Records provided:
= = = =
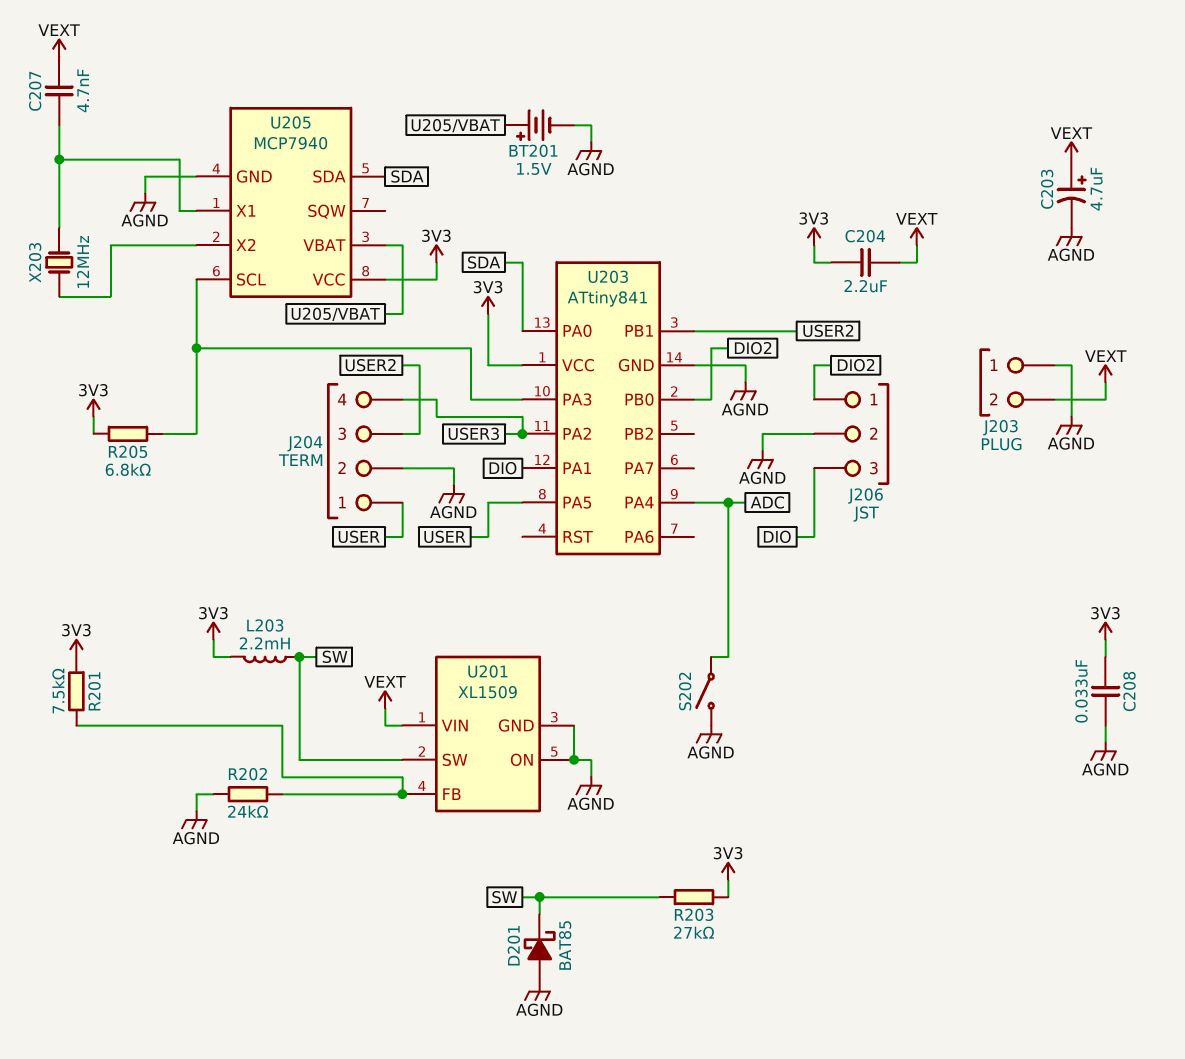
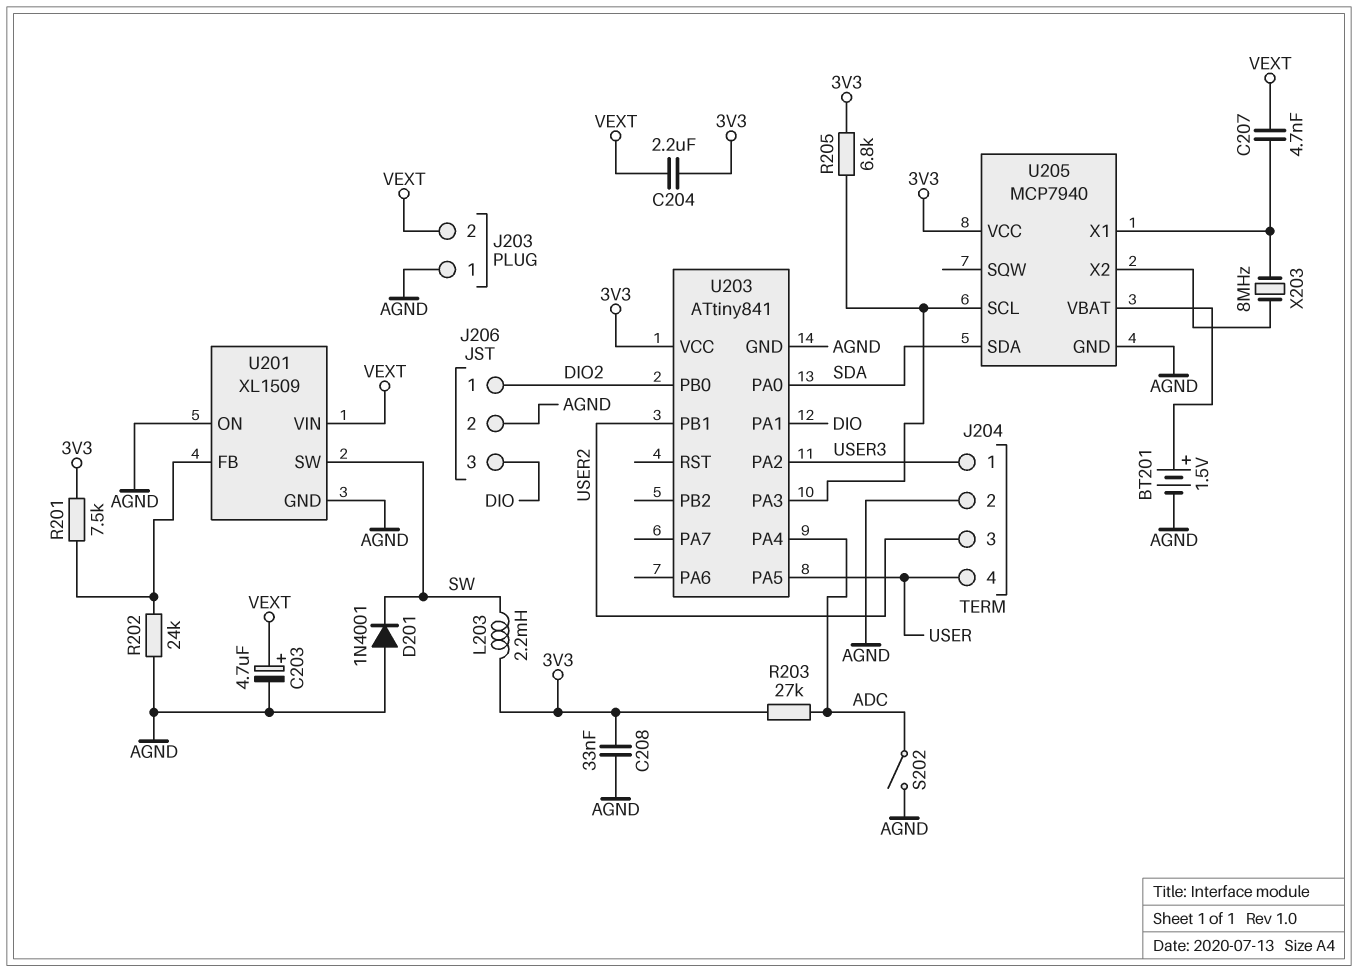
D201: schottky BAT85 (A AGND, K SW) -> diode 1N4001 (A AGND, K SW)
J204 pin 1: USER -> USER3
J204 pin 4: USER3 -> USER
R203: 27k (3V3, SW) -> 27k (3V3, ADC)
X203: 12MHz (U205/X1, U205/X2) -> 8MHz (U205/X1, U205/X2)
= = = =
What you will do: Exclude all images and return the listing word for word.

Solution for this problem:
D201: schottky BAT85 (A AGND, K SW) -> diode 1N4001 (A AGND, K SW)
J204 pin 1: USER -> USER3
J204 pin 4: USER3 -> USER
R203: 27k (3V3, SW) -> 27k (3V3, ADC)
X203: 12MHz (U205/X1, U205/X2) -> 8MHz (U205/X1, U205/X2)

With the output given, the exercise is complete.